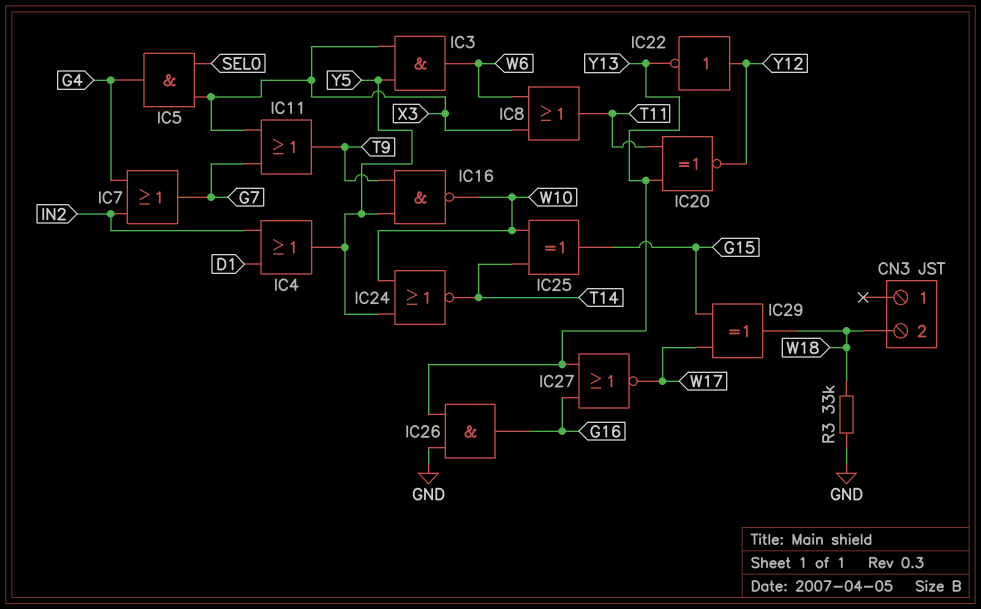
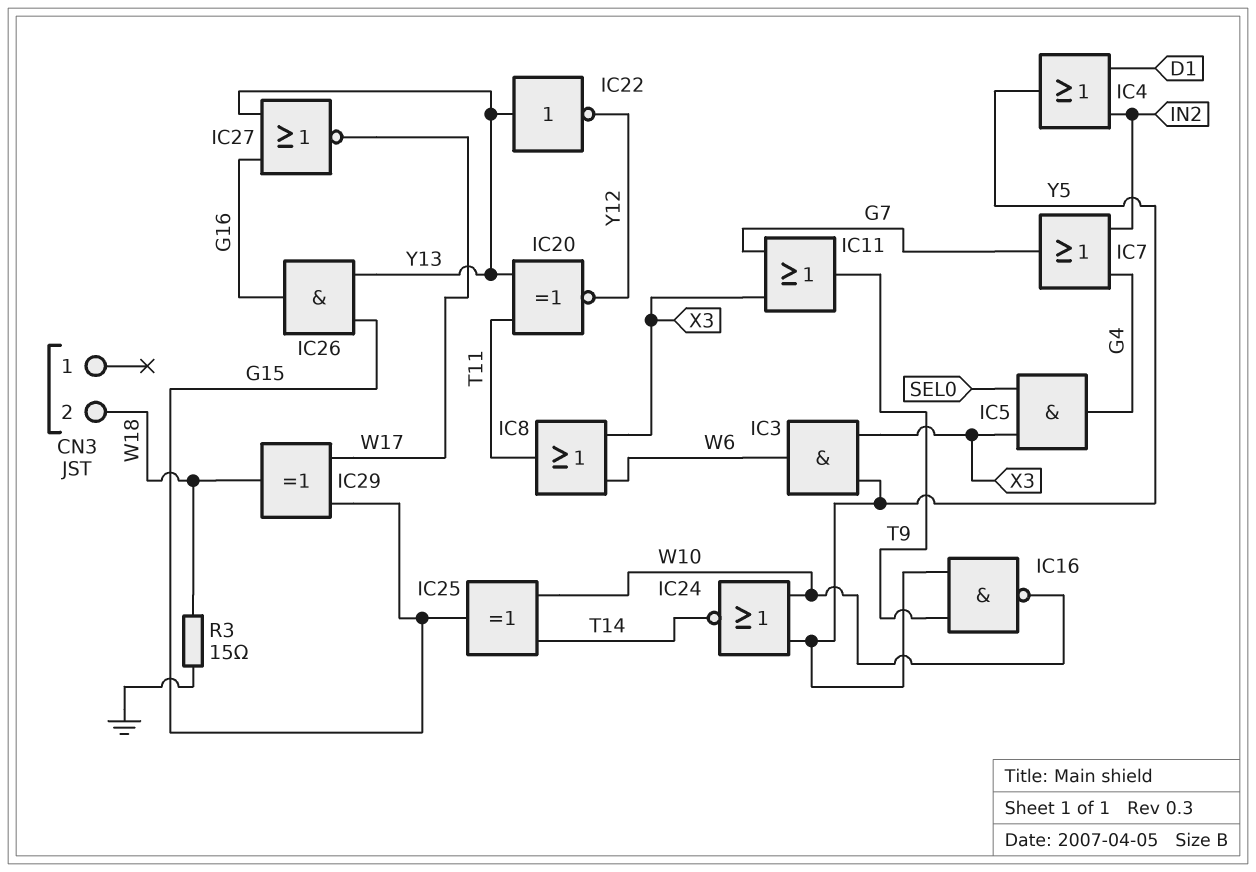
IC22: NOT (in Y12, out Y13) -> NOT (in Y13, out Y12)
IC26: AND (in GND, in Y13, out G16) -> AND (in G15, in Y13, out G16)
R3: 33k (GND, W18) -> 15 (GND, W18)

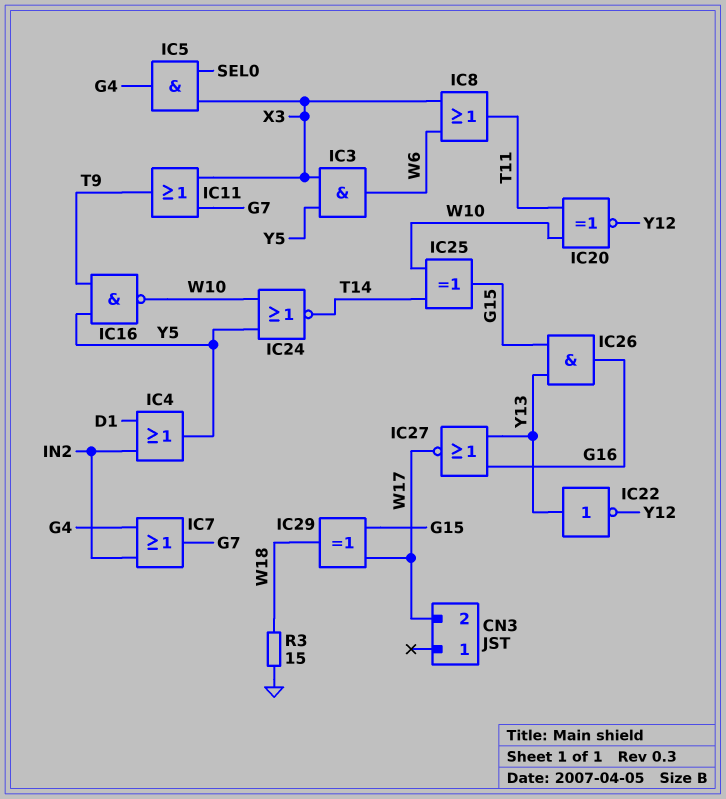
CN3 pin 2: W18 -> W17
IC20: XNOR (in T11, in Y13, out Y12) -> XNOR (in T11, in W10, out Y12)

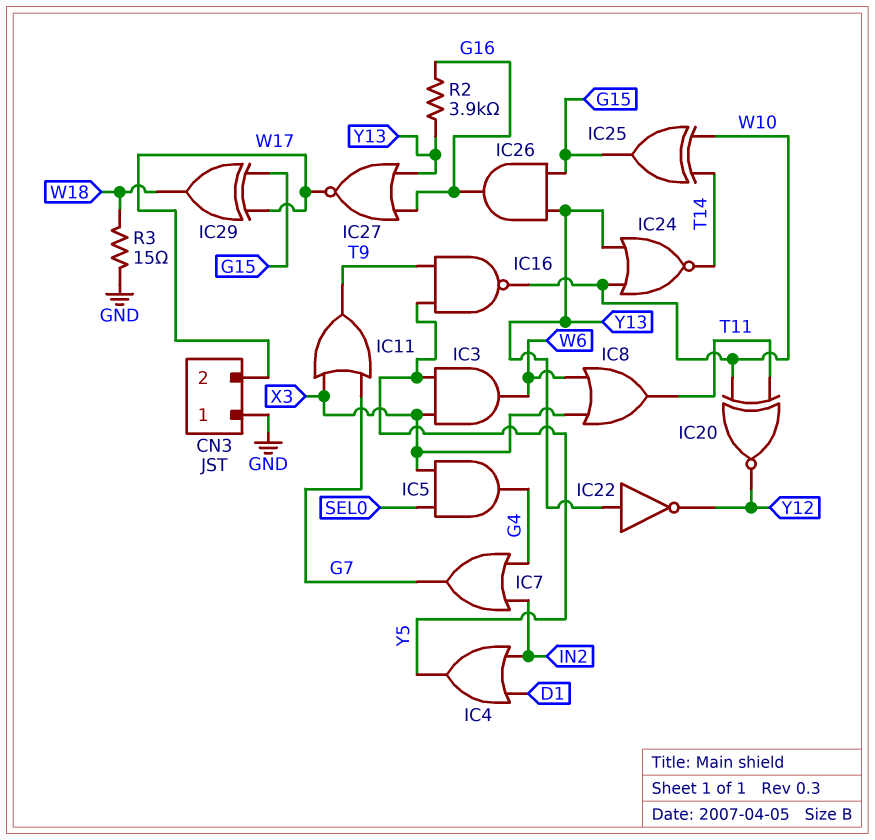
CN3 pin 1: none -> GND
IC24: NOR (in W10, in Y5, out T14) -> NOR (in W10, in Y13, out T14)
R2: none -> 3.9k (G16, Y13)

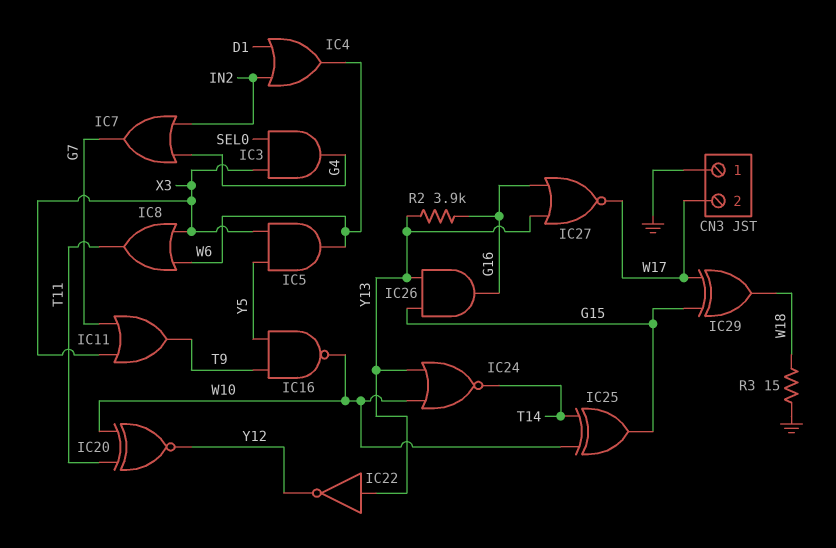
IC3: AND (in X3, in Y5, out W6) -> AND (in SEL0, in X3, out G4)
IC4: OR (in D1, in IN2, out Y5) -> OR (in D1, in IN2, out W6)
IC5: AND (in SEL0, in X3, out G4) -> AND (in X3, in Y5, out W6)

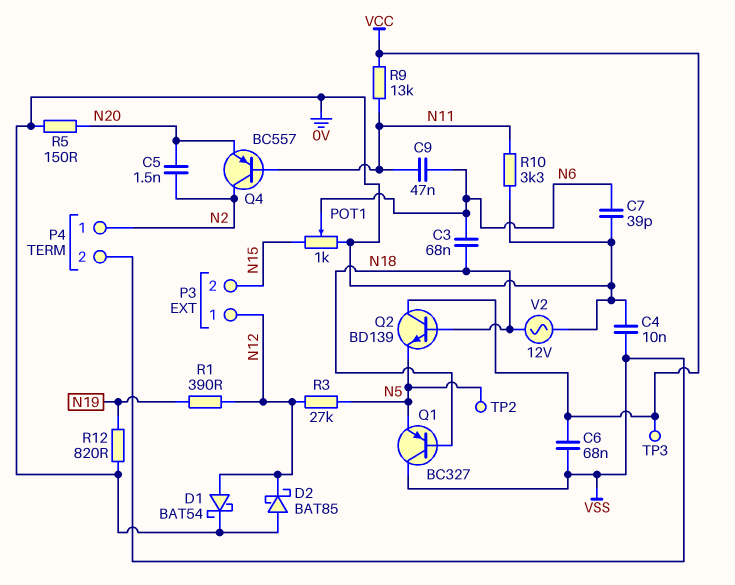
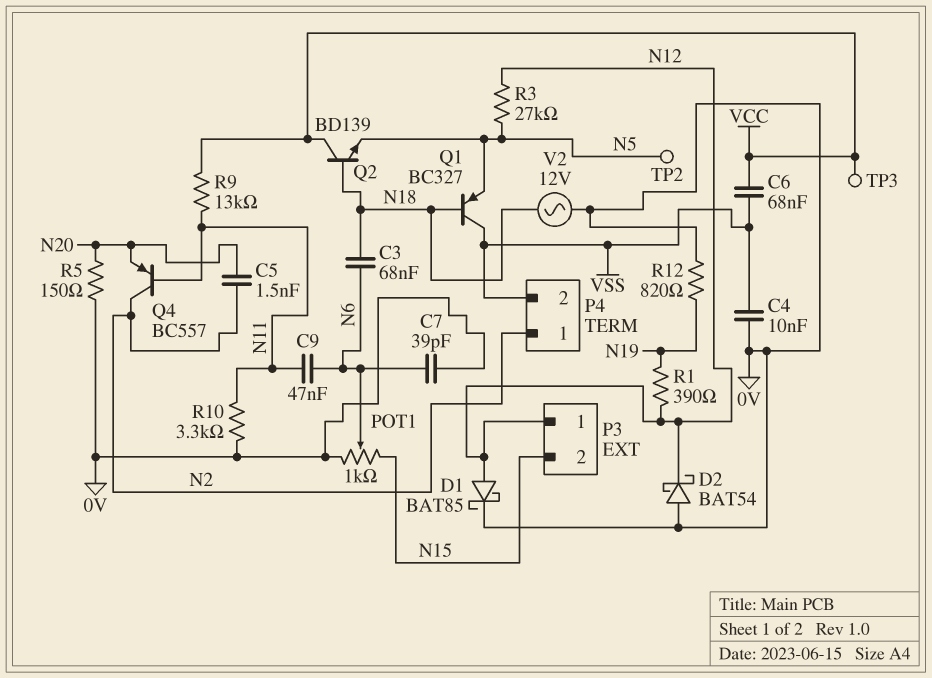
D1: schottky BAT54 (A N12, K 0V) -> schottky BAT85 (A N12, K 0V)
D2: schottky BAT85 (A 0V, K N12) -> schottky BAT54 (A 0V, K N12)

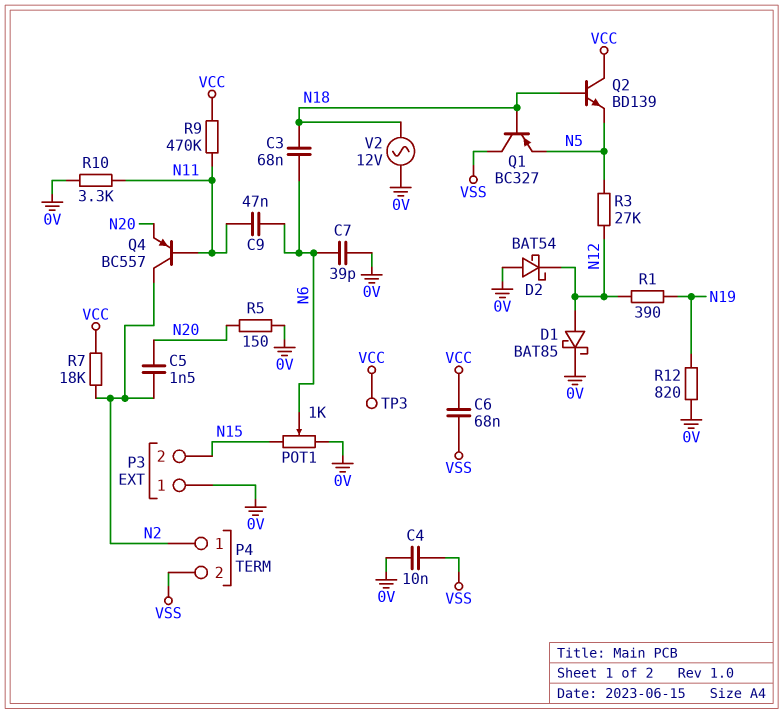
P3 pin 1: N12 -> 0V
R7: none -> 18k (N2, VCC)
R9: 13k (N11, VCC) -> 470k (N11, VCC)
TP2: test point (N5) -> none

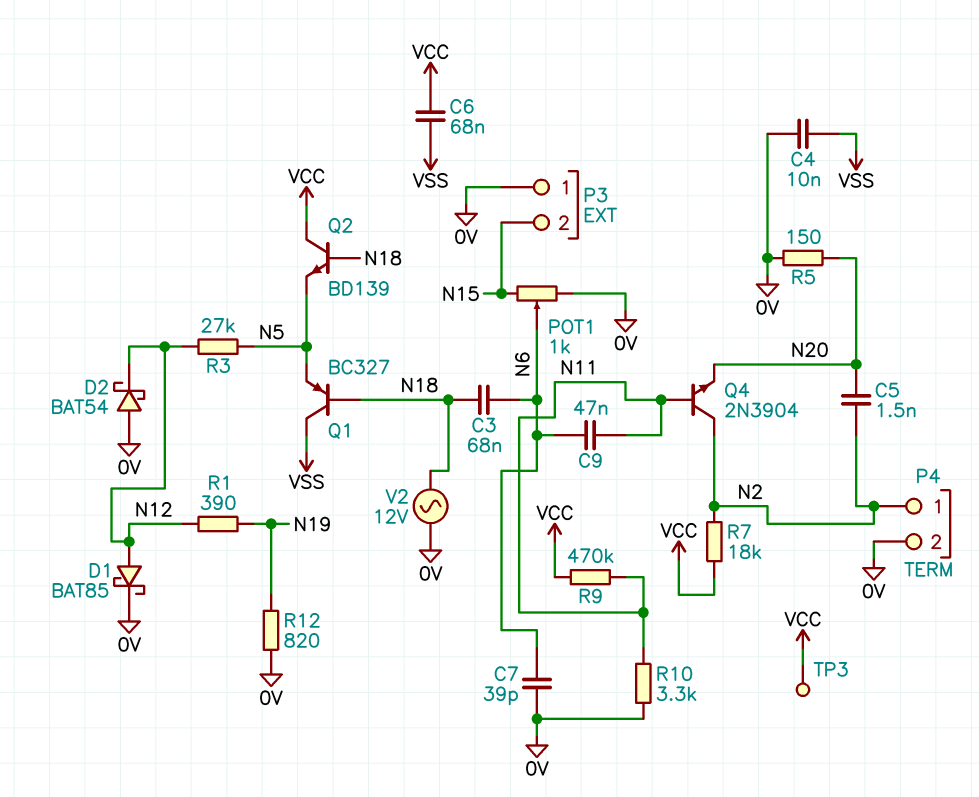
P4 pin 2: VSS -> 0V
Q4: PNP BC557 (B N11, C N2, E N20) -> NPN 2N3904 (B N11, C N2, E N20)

------------------------

* What the task asks *
Please report every line in the entries above that holds the string "schottky".

* Answer space *
D1: schottky BAT54 (A N12, K 0V) -> schottky BAT85 (A N12, K 0V)
D2: schottky BAT85 (A 0V, K N12) -> schottky BAT54 (A 0V, K N12)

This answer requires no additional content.